» **TASK**:
Among the entries that follow, find the lines containing the string "diode" and copy them.

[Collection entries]
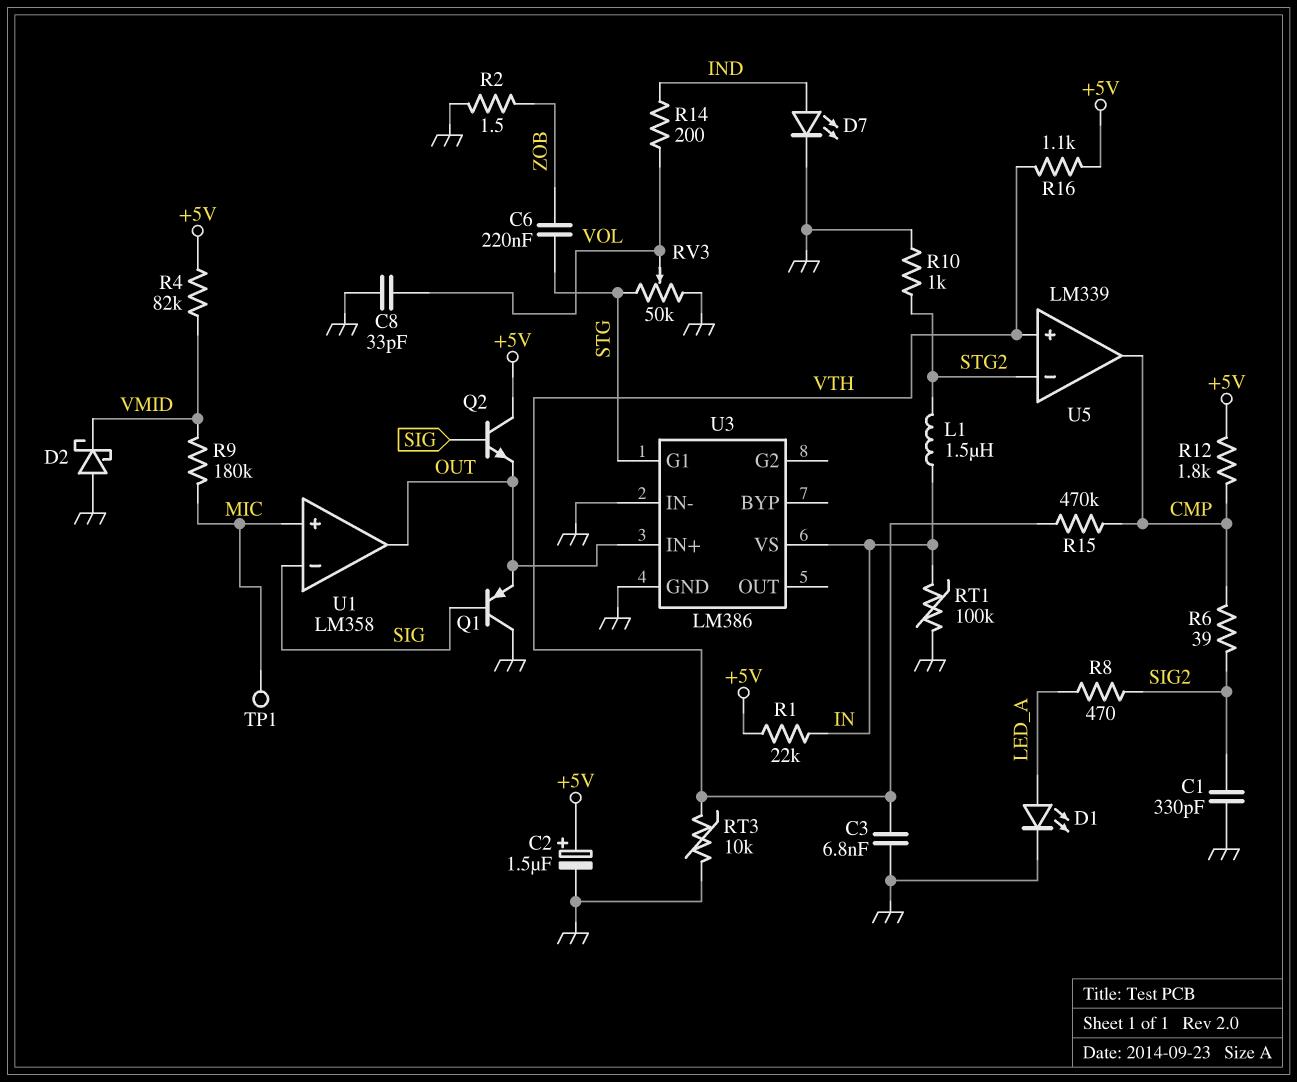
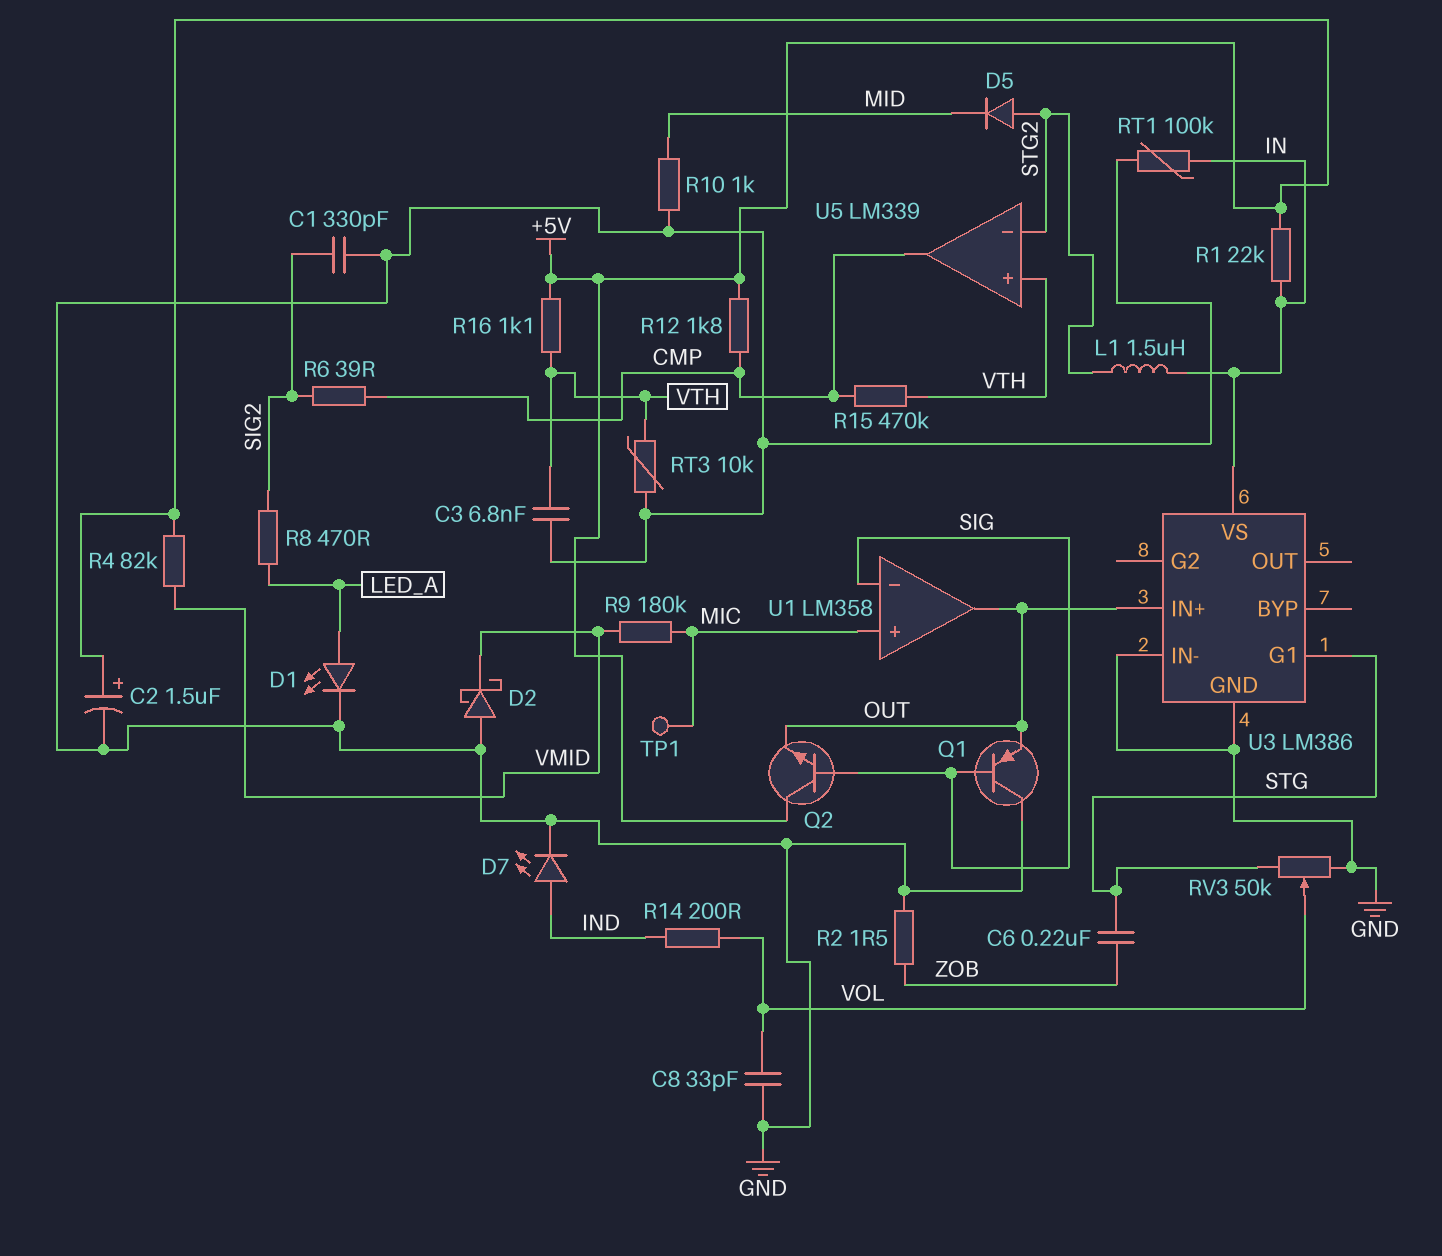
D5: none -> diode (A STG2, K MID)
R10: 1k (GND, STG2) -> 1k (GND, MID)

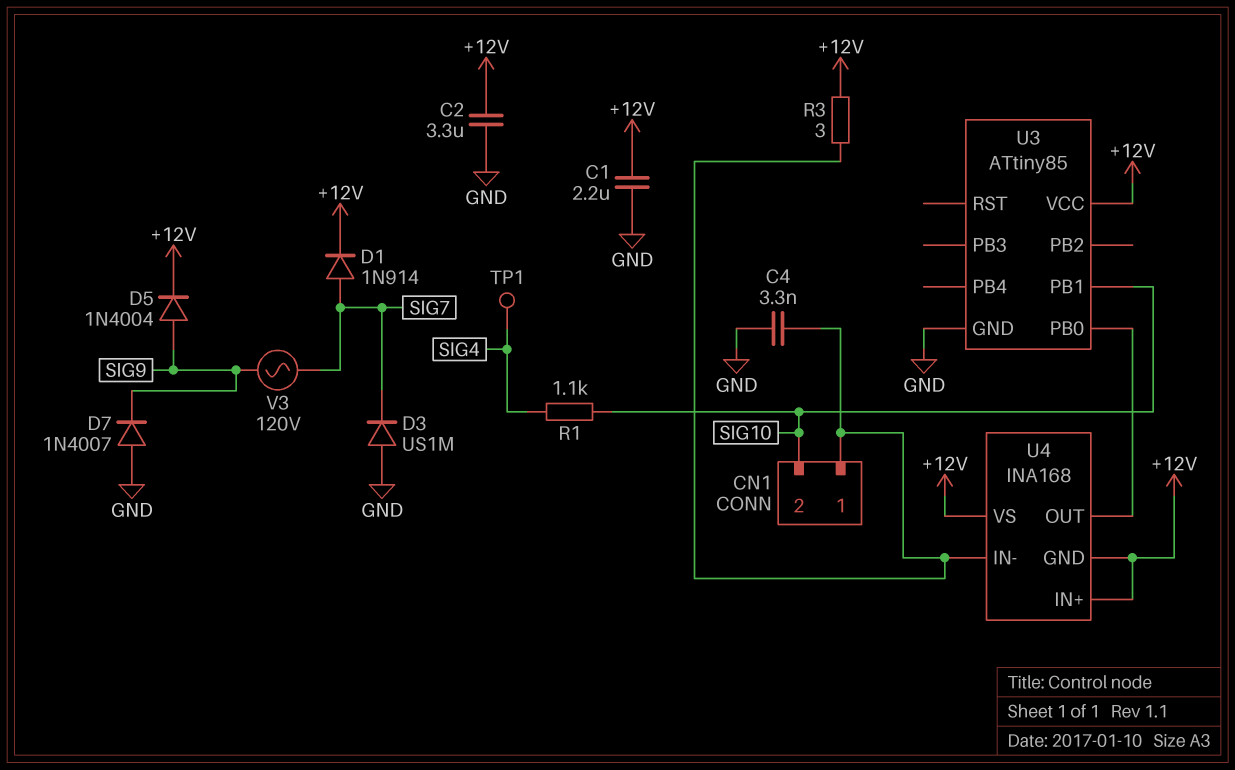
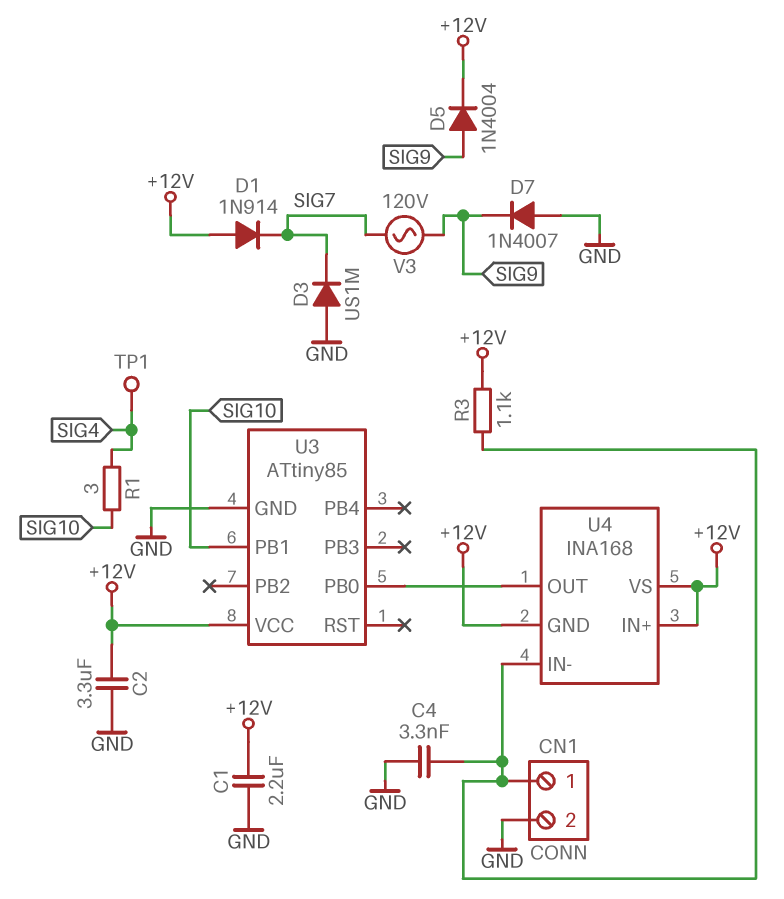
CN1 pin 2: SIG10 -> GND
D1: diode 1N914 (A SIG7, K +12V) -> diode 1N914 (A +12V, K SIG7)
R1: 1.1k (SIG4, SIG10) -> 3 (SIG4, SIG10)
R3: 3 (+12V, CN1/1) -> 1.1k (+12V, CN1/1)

» **RESULT BELOW**:
D5: none -> diode (A STG2, K MID)
D1: diode 1N914 (A SIG7, K +12V) -> diode 1N914 (A +12V, K SIG7)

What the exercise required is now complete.